- [YOUR GOAL]: Pictures in the records below are skipped; the rest is copied exactly.
DATA FOR PROCESSING section start
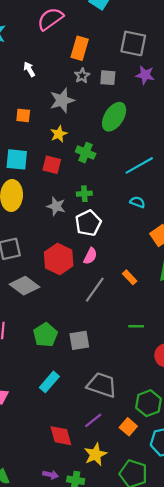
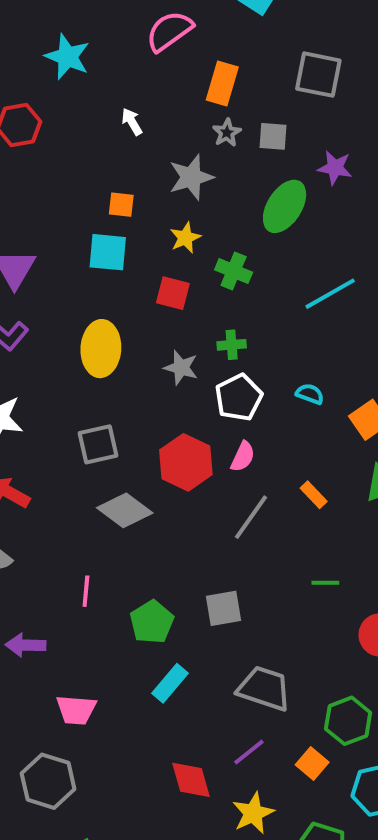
purple star: (145, 75) -> (335, 168), moved
cyan square: (17, 159) -> (108, 252), moved
cyan semicircle: (137, 202) -> (310, 394), moved
green pentagon: (45, 335) -> (152, 622), moved

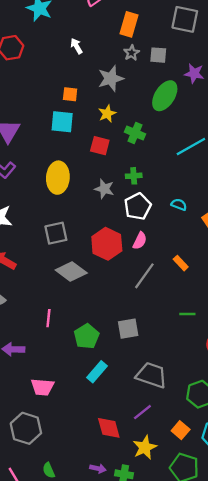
orange square: (312, 763) -> (181, 430), moved

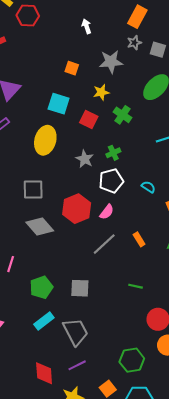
cyan square: (62, 122) -> (59, 104), moved
green cross: (134, 176) -> (113, 153), turned -32
gray trapezoid: (152, 375) -> (76, 332), moved, turned 32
DATA FOR PROCESSING section end
- [WRITTEN REPLY]:
purple star: (145, 75) -> (335, 168), moved
cyan square: (17, 159) -> (108, 252), moved
cyan semicircle: (137, 202) -> (310, 394), moved
green pentagon: (45, 335) -> (152, 622), moved

orange square: (312, 763) -> (181, 430), moved

cyan square: (62, 122) -> (59, 104), moved
green cross: (134, 176) -> (113, 153), turned -32
gray trapezoid: (152, 375) -> (76, 332), moved, turned 32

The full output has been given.